== YOUR TASK ==
Retype exactly the lines that run from the line with "(631, 250) = (315, 350): green" to the final line of the entries, keeping both ends and nothing else.

———

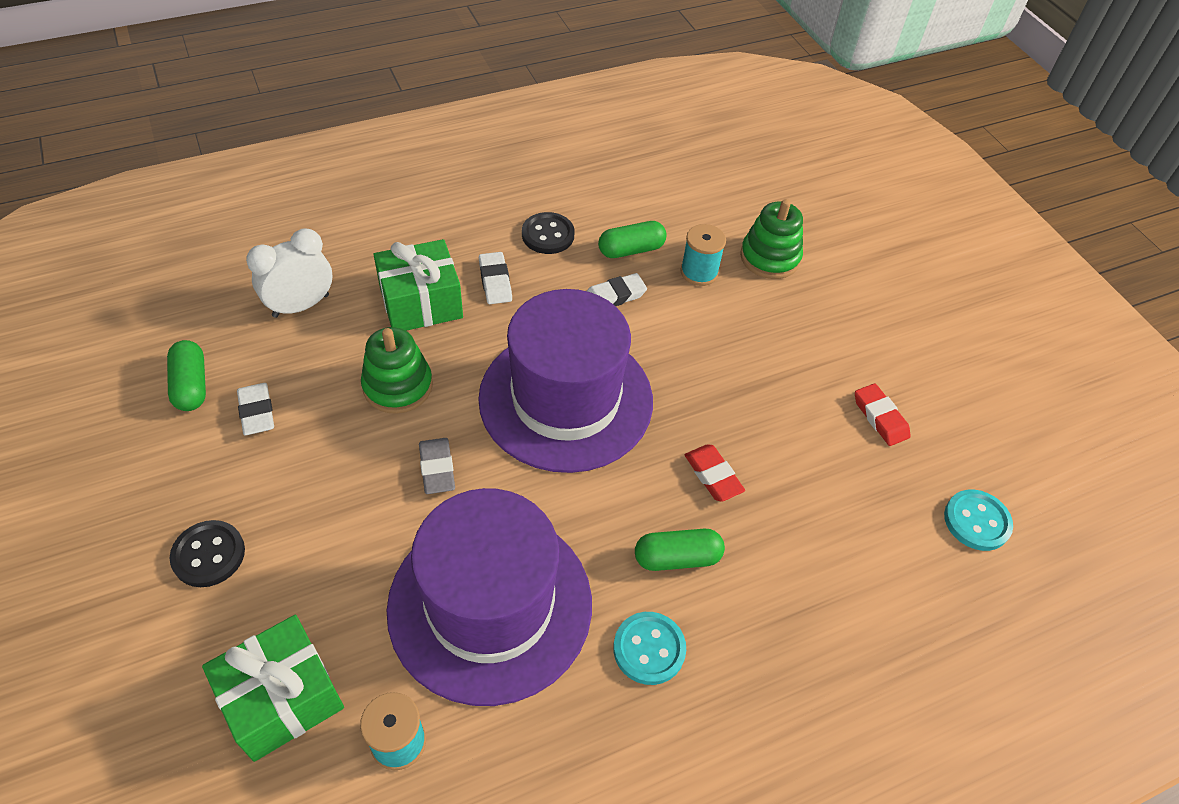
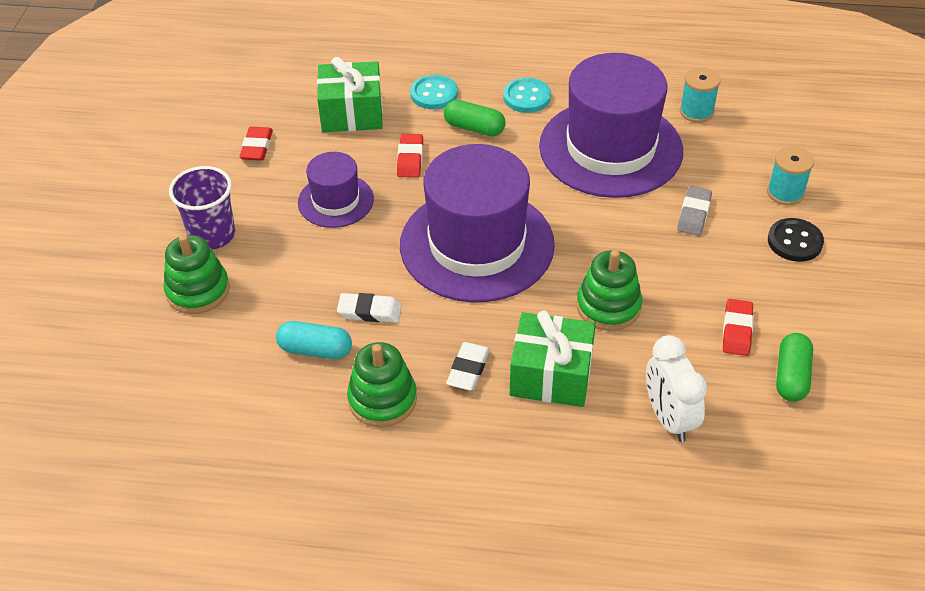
camera: 145 degrees left, 5 degrees down
(257, 412) = (737, 330): white eraser -> red eraser
(282, 698) = (759, 152): green gift -> green gift (352, 113)
(301, 306) = (669, 418): white clock -> white clock turned 75 degrees clockwise
(437, 468) = (606, 235): grey eraser -> grey eraser (694, 214)
(548, 235) = (382, 399): black button -> green stacking toy
(631, 250) = (315, 350): green capsule -> turquoise capsule
(699, 272) = (274, 303): turquoise spool -> turquoise spool (785, 193)
(741, 389) = (336, 201): none -> purple hat
(813, 307) = (212, 235): none -> purple cup
(976, 521) = (268, 77): turquoise button -> turquoise button (434, 94)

———

== THE ANSWER ==
(631, 250) = (315, 350): green capsule -> turquoise capsule
(699, 272) = (274, 303): turquoise spool -> turquoise spool (785, 193)
(741, 389) = (336, 201): none -> purple hat
(813, 307) = (212, 235): none -> purple cup
(976, 521) = (268, 77): turquoise button -> turquoise button (434, 94)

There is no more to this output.